--- Provided material ---

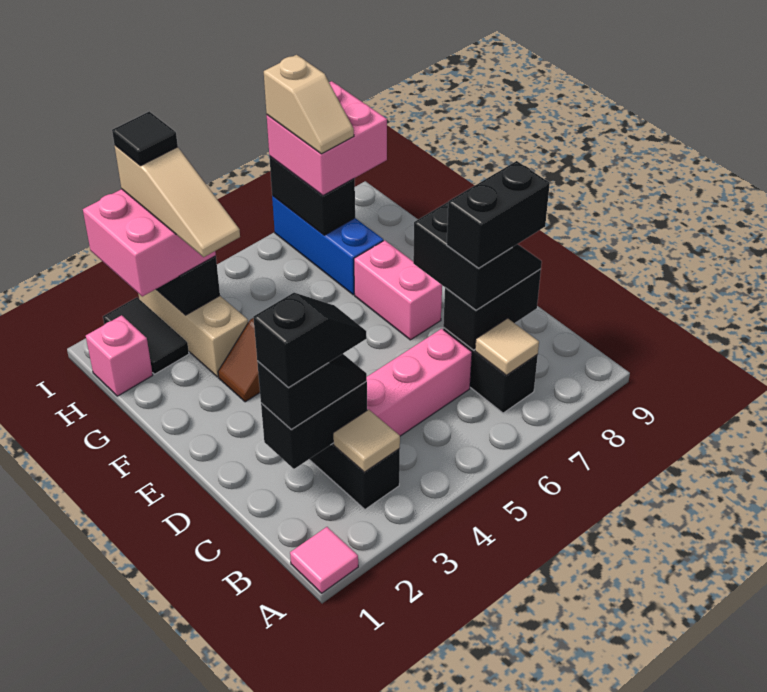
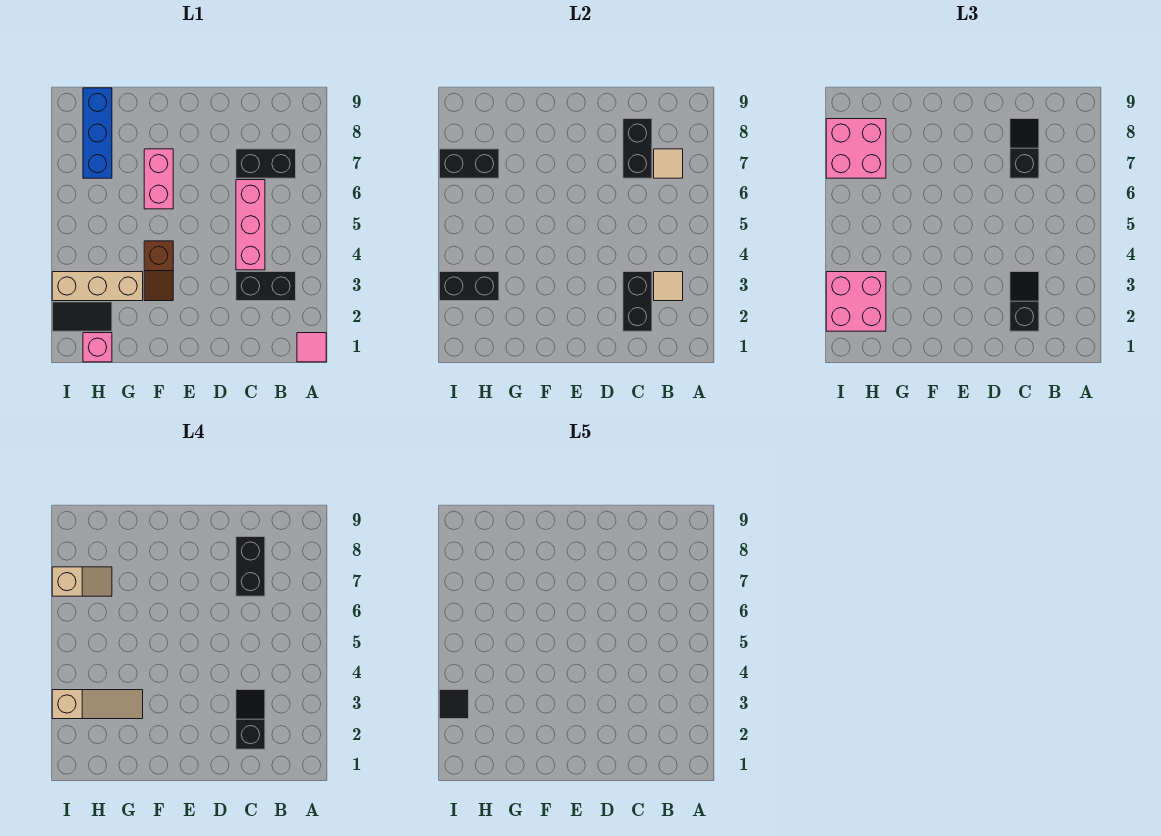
black slope C7:D8 level 3 top 7 -> black slope C7:C8 level 3 top 7
pink brick E7:F7 level 1 -> pink brick F6:F7 level 1
blue brick G7:I7 level 1 -> blue brick H7:H9 level 1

---

Prompt: Scan the material for lines holding the word "brick", count them, and give the result alone.

Solution below: 2